Repeat every line that appears below, with nothing altered.

## Data records
------

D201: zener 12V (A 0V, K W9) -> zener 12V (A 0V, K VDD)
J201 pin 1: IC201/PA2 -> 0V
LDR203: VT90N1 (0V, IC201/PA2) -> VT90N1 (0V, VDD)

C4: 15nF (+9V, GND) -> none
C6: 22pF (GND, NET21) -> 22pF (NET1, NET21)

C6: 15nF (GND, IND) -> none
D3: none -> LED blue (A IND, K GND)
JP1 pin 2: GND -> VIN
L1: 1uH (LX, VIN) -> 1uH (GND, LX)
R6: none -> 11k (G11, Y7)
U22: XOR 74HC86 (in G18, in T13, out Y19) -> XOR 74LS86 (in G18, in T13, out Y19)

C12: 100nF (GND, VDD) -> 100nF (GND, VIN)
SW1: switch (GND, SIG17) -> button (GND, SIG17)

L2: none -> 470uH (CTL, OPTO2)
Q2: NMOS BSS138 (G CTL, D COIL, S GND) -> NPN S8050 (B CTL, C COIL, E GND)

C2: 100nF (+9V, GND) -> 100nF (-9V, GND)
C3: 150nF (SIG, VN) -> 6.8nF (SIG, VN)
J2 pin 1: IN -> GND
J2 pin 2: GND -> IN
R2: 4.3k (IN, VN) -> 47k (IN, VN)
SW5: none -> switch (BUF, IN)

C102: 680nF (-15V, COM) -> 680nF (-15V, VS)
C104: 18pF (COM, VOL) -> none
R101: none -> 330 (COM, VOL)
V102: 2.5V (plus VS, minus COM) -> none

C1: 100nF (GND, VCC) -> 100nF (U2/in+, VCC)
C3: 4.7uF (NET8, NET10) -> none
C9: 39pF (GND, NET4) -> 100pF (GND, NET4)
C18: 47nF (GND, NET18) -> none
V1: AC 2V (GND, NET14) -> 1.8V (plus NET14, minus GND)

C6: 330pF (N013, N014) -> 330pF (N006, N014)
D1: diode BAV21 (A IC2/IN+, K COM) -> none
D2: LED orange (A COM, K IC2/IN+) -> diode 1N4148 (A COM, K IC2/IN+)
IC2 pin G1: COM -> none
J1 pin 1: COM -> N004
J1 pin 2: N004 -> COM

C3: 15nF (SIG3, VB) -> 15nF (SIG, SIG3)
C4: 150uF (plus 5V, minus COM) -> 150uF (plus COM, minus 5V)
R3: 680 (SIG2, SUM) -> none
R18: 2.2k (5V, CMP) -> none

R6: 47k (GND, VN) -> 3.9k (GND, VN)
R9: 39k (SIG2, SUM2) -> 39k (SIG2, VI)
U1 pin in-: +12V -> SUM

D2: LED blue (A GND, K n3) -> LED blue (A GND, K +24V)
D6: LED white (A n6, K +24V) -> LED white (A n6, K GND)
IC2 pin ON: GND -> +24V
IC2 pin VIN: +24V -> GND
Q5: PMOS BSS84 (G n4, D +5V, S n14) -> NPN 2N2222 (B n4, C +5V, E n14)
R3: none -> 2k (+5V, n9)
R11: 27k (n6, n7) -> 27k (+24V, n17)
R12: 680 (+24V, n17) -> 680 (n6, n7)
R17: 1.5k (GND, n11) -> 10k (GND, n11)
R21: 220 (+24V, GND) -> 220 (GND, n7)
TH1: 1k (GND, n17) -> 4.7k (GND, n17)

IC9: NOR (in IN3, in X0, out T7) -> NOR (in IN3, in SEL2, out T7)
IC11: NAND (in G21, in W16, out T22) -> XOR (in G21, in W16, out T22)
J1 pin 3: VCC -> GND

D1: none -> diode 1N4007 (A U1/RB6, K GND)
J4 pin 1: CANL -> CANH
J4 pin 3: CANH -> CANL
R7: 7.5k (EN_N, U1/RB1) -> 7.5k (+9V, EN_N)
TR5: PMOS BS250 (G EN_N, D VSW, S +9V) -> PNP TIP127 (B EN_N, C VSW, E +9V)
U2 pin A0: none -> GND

------

## Solution for this problem
D201: zener 12V (A 0V, K W9) -> zener 12V (A 0V, K VDD)
J201 pin 1: IC201/PA2 -> 0V
LDR203: VT90N1 (0V, IC201/PA2) -> VT90N1 (0V, VDD)

C4: 15nF (+9V, GND) -> none
C6: 22pF (GND, NET21) -> 22pF (NET1, NET21)

C6: 15nF (GND, IND) -> none
D3: none -> LED blue (A IND, K GND)
JP1 pin 2: GND -> VIN
L1: 1uH (LX, VIN) -> 1uH (GND, LX)
R6: none -> 11k (G11, Y7)
U22: XOR 74HC86 (in G18, in T13, out Y19) -> XOR 74LS86 (in G18, in T13, out Y19)

C12: 100nF (GND, VDD) -> 100nF (GND, VIN)
SW1: switch (GND, SIG17) -> button (GND, SIG17)

L2: none -> 470uH (CTL, OPTO2)
Q2: NMOS BSS138 (G CTL, D COIL, S GND) -> NPN S8050 (B CTL, C COIL, E GND)

C2: 100nF (+9V, GND) -> 100nF (-9V, GND)
C3: 150nF (SIG, VN) -> 6.8nF (SIG, VN)
J2 pin 1: IN -> GND
J2 pin 2: GND -> IN
R2: 4.3k (IN, VN) -> 47k (IN, VN)
SW5: none -> switch (BUF, IN)

C102: 680nF (-15V, COM) -> 680nF (-15V, VS)
C104: 18pF (COM, VOL) -> none
R101: none -> 330 (COM, VOL)
V102: 2.5V (plus VS, minus COM) -> none

C1: 100nF (GND, VCC) -> 100nF (U2/in+, VCC)
C3: 4.7uF (NET8, NET10) -> none
C9: 39pF (GND, NET4) -> 100pF (GND, NET4)
C18: 47nF (GND, NET18) -> none
V1: AC 2V (GND, NET14) -> 1.8V (plus NET14, minus GND)

C6: 330pF (N013, N014) -> 330pF (N006, N014)
D1: diode BAV21 (A IC2/IN+, K COM) -> none
D2: LED orange (A COM, K IC2/IN+) -> diode 1N4148 (A COM, K IC2/IN+)
IC2 pin G1: COM -> none
J1 pin 1: COM -> N004
J1 pin 2: N004 -> COM

C3: 15nF (SIG3, VB) -> 15nF (SIG, SIG3)
C4: 150uF (plus 5V, minus COM) -> 150uF (plus COM, minus 5V)
R3: 680 (SIG2, SUM) -> none
R18: 2.2k (5V, CMP) -> none

R6: 47k (GND, VN) -> 3.9k (GND, VN)
R9: 39k (SIG2, SUM2) -> 39k (SIG2, VI)
U1 pin in-: +12V -> SUM

D2: LED blue (A GND, K n3) -> LED blue (A GND, K +24V)
D6: LED white (A n6, K +24V) -> LED white (A n6, K GND)
IC2 pin ON: GND -> +24V
IC2 pin VIN: +24V -> GND
Q5: PMOS BSS84 (G n4, D +5V, S n14) -> NPN 2N2222 (B n4, C +5V, E n14)
R3: none -> 2k (+5V, n9)
R11: 27k (n6, n7) -> 27k (+24V, n17)
R12: 680 (+24V, n17) -> 680 (n6, n7)
R17: 1.5k (GND, n11) -> 10k (GND, n11)
R21: 220 (+24V, GND) -> 220 (GND, n7)
TH1: 1k (GND, n17) -> 4.7k (GND, n17)

IC9: NOR (in IN3, in X0, out T7) -> NOR (in IN3, in SEL2, out T7)
IC11: NAND (in G21, in W16, out T22) -> XOR (in G21, in W16, out T22)
J1 pin 3: VCC -> GND

D1: none -> diode 1N4007 (A U1/RB6, K GND)
J4 pin 1: CANL -> CANH
J4 pin 3: CANH -> CANL
R7: 7.5k (EN_N, U1/RB1) -> 7.5k (+9V, EN_N)
TR5: PMOS BS250 (G EN_N, D VSW, S +9V) -> PNP TIP127 (B EN_N, C VSW, E +9V)
U2 pin A0: none -> GND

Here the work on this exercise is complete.